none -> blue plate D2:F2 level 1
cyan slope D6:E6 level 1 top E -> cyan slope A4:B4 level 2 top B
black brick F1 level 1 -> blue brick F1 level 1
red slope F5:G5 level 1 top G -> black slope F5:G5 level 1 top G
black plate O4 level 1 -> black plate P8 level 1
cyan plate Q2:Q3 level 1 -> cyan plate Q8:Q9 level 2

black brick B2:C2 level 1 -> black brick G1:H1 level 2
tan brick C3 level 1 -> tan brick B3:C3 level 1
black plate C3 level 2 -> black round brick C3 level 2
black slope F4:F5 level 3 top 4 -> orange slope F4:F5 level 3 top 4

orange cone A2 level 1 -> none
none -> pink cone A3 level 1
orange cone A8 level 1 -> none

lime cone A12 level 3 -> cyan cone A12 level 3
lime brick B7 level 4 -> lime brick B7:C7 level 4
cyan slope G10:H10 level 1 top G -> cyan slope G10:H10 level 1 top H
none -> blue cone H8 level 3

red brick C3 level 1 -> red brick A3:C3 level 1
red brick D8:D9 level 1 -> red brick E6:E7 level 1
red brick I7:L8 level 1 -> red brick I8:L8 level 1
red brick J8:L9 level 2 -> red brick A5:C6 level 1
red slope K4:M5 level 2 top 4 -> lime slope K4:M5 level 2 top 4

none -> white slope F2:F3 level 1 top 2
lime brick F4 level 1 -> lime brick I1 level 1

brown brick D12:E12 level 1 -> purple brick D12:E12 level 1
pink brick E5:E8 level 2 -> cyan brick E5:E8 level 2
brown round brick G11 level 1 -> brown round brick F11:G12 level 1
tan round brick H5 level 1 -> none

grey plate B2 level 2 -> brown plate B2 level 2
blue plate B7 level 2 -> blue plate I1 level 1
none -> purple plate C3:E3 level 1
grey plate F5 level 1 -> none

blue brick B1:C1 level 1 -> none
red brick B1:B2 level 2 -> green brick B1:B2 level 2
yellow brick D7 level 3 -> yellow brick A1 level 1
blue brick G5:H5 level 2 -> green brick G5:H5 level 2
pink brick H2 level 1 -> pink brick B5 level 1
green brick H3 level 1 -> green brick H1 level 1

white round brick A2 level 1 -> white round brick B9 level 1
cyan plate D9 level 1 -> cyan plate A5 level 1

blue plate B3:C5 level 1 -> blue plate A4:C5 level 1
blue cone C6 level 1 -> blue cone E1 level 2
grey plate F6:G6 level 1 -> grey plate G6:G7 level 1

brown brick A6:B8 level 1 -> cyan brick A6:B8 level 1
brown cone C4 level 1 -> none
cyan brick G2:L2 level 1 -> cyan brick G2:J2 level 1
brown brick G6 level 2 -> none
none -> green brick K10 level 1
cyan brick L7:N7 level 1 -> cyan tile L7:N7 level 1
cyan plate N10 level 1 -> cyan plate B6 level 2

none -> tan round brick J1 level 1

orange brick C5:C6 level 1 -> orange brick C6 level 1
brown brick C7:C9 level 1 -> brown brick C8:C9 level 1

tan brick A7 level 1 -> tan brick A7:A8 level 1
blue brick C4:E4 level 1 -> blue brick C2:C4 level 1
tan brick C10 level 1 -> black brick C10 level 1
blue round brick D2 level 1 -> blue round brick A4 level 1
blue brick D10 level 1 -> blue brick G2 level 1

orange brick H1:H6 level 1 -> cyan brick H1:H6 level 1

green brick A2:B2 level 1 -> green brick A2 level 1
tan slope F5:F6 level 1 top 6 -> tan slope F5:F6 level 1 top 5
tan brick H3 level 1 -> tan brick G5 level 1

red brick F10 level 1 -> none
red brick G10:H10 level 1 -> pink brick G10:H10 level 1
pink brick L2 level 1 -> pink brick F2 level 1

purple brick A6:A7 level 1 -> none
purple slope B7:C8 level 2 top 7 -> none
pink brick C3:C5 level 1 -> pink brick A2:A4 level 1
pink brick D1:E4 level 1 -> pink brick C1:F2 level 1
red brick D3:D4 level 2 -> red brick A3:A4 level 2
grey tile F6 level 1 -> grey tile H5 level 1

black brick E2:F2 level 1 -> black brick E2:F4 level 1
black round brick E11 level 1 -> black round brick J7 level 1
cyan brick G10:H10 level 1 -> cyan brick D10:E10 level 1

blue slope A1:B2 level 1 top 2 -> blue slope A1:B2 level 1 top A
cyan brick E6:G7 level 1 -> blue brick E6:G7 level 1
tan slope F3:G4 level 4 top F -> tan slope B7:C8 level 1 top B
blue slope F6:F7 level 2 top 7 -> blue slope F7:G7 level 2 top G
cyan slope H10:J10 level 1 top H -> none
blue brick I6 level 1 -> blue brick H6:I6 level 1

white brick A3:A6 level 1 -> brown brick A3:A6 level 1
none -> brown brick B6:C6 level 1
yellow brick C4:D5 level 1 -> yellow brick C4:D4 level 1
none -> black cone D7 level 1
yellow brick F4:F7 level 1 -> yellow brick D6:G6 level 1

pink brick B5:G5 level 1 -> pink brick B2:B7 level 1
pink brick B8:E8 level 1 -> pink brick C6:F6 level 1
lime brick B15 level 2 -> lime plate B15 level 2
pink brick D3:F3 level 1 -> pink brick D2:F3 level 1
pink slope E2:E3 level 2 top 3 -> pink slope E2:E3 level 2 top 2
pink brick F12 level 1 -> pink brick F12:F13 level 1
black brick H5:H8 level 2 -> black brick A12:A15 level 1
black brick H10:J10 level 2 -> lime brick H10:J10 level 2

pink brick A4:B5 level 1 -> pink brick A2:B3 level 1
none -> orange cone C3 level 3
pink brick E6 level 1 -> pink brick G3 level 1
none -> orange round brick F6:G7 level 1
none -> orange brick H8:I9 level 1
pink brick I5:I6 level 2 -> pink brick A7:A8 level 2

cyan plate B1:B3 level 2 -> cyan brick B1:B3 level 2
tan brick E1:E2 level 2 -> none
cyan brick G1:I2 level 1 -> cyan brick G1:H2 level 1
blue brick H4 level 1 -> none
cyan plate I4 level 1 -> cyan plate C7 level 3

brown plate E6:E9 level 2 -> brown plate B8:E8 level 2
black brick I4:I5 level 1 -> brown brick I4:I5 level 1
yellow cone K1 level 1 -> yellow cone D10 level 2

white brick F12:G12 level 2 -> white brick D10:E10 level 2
------
YOUR OBJECTIVE → Start at the top line of the records and retype them all exactly.

FINISHED TASK →
none -> blue plate D2:F2 level 1
cyan slope D6:E6 level 1 top E -> cyan slope A4:B4 level 2 top B
black brick F1 level 1 -> blue brick F1 level 1
red slope F5:G5 level 1 top G -> black slope F5:G5 level 1 top G
black plate O4 level 1 -> black plate P8 level 1
cyan plate Q2:Q3 level 1 -> cyan plate Q8:Q9 level 2

black brick B2:C2 level 1 -> black brick G1:H1 level 2
tan brick C3 level 1 -> tan brick B3:C3 level 1
black plate C3 level 2 -> black round brick C3 level 2
black slope F4:F5 level 3 top 4 -> orange slope F4:F5 level 3 top 4

orange cone A2 level 1 -> none
none -> pink cone A3 level 1
orange cone A8 level 1 -> none

lime cone A12 level 3 -> cyan cone A12 level 3
lime brick B7 level 4 -> lime brick B7:C7 level 4
cyan slope G10:H10 level 1 top G -> cyan slope G10:H10 level 1 top H
none -> blue cone H8 level 3

red brick C3 level 1 -> red brick A3:C3 level 1
red brick D8:D9 level 1 -> red brick E6:E7 level 1
red brick I7:L8 level 1 -> red brick I8:L8 level 1
red brick J8:L9 level 2 -> red brick A5:C6 level 1
red slope K4:M5 level 2 top 4 -> lime slope K4:M5 level 2 top 4

none -> white slope F2:F3 level 1 top 2
lime brick F4 level 1 -> lime brick I1 level 1

brown brick D12:E12 level 1 -> purple brick D12:E12 level 1
pink brick E5:E8 level 2 -> cyan brick E5:E8 level 2
brown round brick G11 level 1 -> brown round brick F11:G12 level 1
tan round brick H5 level 1 -> none

grey plate B2 level 2 -> brown plate B2 level 2
blue plate B7 level 2 -> blue plate I1 level 1
none -> purple plate C3:E3 level 1
grey plate F5 level 1 -> none

blue brick B1:C1 level 1 -> none
red brick B1:B2 level 2 -> green brick B1:B2 level 2
yellow brick D7 level 3 -> yellow brick A1 level 1
blue brick G5:H5 level 2 -> green brick G5:H5 level 2
pink brick H2 level 1 -> pink brick B5 level 1
green brick H3 level 1 -> green brick H1 level 1

white round brick A2 level 1 -> white round brick B9 level 1
cyan plate D9 level 1 -> cyan plate A5 level 1

blue plate B3:C5 level 1 -> blue plate A4:C5 level 1
blue cone C6 level 1 -> blue cone E1 level 2
grey plate F6:G6 level 1 -> grey plate G6:G7 level 1

brown brick A6:B8 level 1 -> cyan brick A6:B8 level 1
brown cone C4 level 1 -> none
cyan brick G2:L2 level 1 -> cyan brick G2:J2 level 1
brown brick G6 level 2 -> none
none -> green brick K10 level 1
cyan brick L7:N7 level 1 -> cyan tile L7:N7 level 1
cyan plate N10 level 1 -> cyan plate B6 level 2

none -> tan round brick J1 level 1

orange brick C5:C6 level 1 -> orange brick C6 level 1
brown brick C7:C9 level 1 -> brown brick C8:C9 level 1

tan brick A7 level 1 -> tan brick A7:A8 level 1
blue brick C4:E4 level 1 -> blue brick C2:C4 level 1
tan brick C10 level 1 -> black brick C10 level 1
blue round brick D2 level 1 -> blue round brick A4 level 1
blue brick D10 level 1 -> blue brick G2 level 1

orange brick H1:H6 level 1 -> cyan brick H1:H6 level 1

green brick A2:B2 level 1 -> green brick A2 level 1
tan slope F5:F6 level 1 top 6 -> tan slope F5:F6 level 1 top 5
tan brick H3 level 1 -> tan brick G5 level 1

red brick F10 level 1 -> none
red brick G10:H10 level 1 -> pink brick G10:H10 level 1
pink brick L2 level 1 -> pink brick F2 level 1

purple brick A6:A7 level 1 -> none
purple slope B7:C8 level 2 top 7 -> none
pink brick C3:C5 level 1 -> pink brick A2:A4 level 1
pink brick D1:E4 level 1 -> pink brick C1:F2 level 1
red brick D3:D4 level 2 -> red brick A3:A4 level 2
grey tile F6 level 1 -> grey tile H5 level 1

black brick E2:F2 level 1 -> black brick E2:F4 level 1
black round brick E11 level 1 -> black round brick J7 level 1
cyan brick G10:H10 level 1 -> cyan brick D10:E10 level 1

blue slope A1:B2 level 1 top 2 -> blue slope A1:B2 level 1 top A
cyan brick E6:G7 level 1 -> blue brick E6:G7 level 1
tan slope F3:G4 level 4 top F -> tan slope B7:C8 level 1 top B
blue slope F6:F7 level 2 top 7 -> blue slope F7:G7 level 2 top G
cyan slope H10:J10 level 1 top H -> none
blue brick I6 level 1 -> blue brick H6:I6 level 1

white brick A3:A6 level 1 -> brown brick A3:A6 level 1
none -> brown brick B6:C6 level 1
yellow brick C4:D5 level 1 -> yellow brick C4:D4 level 1
none -> black cone D7 level 1
yellow brick F4:F7 level 1 -> yellow brick D6:G6 level 1

pink brick B5:G5 level 1 -> pink brick B2:B7 level 1
pink brick B8:E8 level 1 -> pink brick C6:F6 level 1
lime brick B15 level 2 -> lime plate B15 level 2
pink brick D3:F3 level 1 -> pink brick D2:F3 level 1
pink slope E2:E3 level 2 top 3 -> pink slope E2:E3 level 2 top 2
pink brick F12 level 1 -> pink brick F12:F13 level 1
black brick H5:H8 level 2 -> black brick A12:A15 level 1
black brick H10:J10 level 2 -> lime brick H10:J10 level 2

pink brick A4:B5 level 1 -> pink brick A2:B3 level 1
none -> orange cone C3 level 3
pink brick E6 level 1 -> pink brick G3 level 1
none -> orange round brick F6:G7 level 1
none -> orange brick H8:I9 level 1
pink brick I5:I6 level 2 -> pink brick A7:A8 level 2

cyan plate B1:B3 level 2 -> cyan brick B1:B3 level 2
tan brick E1:E2 level 2 -> none
cyan brick G1:I2 level 1 -> cyan brick G1:H2 level 1
blue brick H4 level 1 -> none
cyan plate I4 level 1 -> cyan plate C7 level 3

brown plate E6:E9 level 2 -> brown plate B8:E8 level 2
black brick I4:I5 level 1 -> brown brick I4:I5 level 1
yellow cone K1 level 1 -> yellow cone D10 level 2

white brick F12:G12 level 2 -> white brick D10:E10 level 2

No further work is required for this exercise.